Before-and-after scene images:
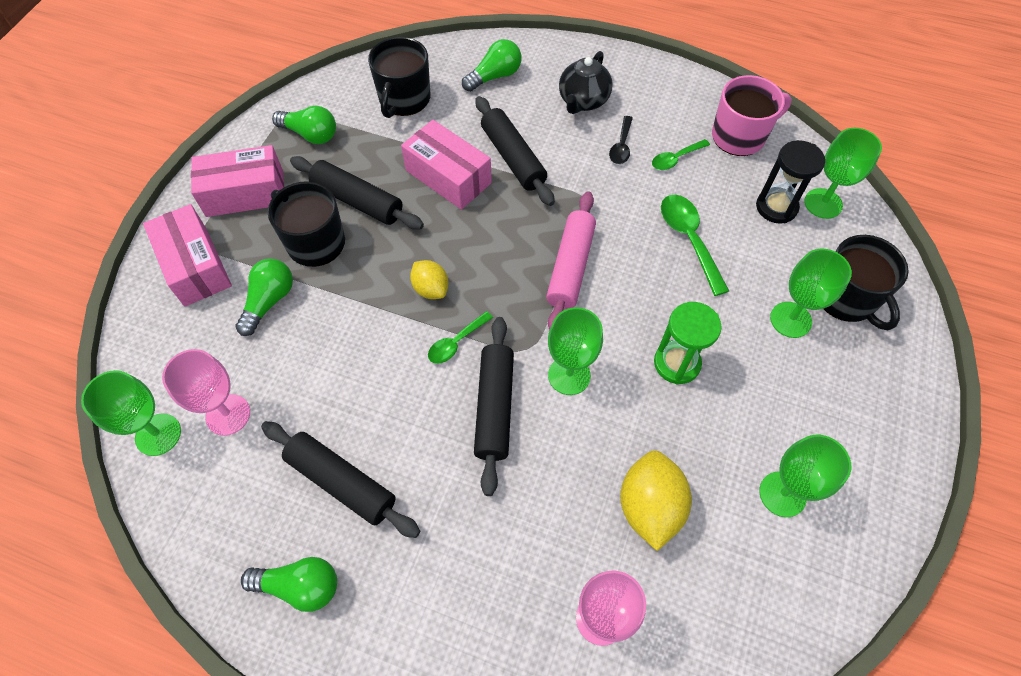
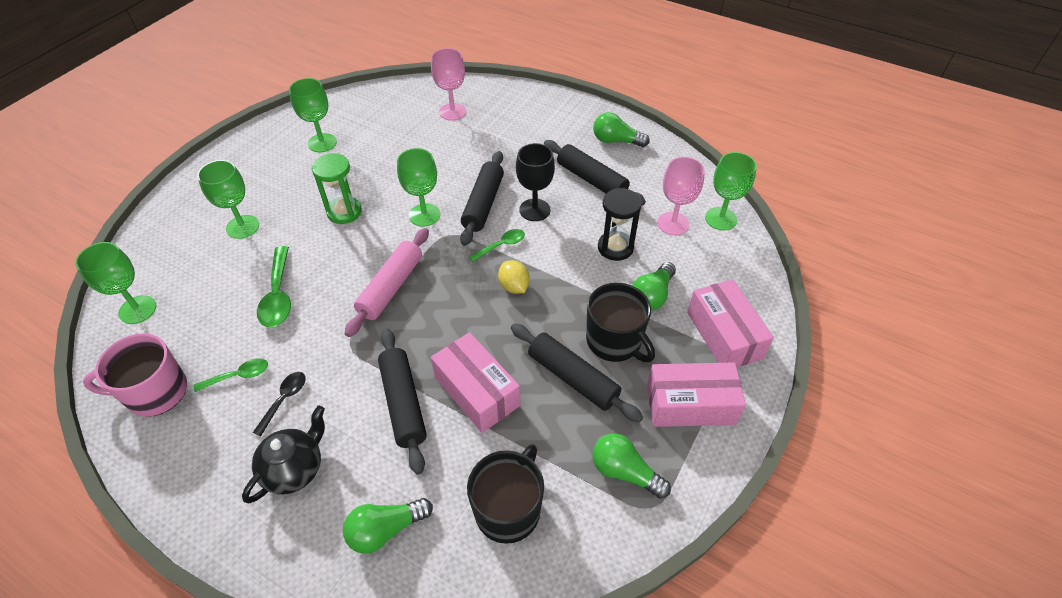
camera: 170 degrees left, 10 degrees down
yellow lemon [620,450,692,551] -> none
black hourglass [756,140,825,224] -> black hourglass moved to [598,188,642,261]
black mug [824,235,909,330] -> none
none -> black goblet [516,143,555,221]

- _Work required_: Your answer should be the lines from the one containing "black hourglass [756,140,825,224]" through the last line of the records, repeated exactly and with nothing added.

- _Result_:
black hourglass [756,140,825,224] -> black hourglass moved to [598,188,642,261]
black mug [824,235,909,330] -> none
none -> black goblet [516,143,555,221]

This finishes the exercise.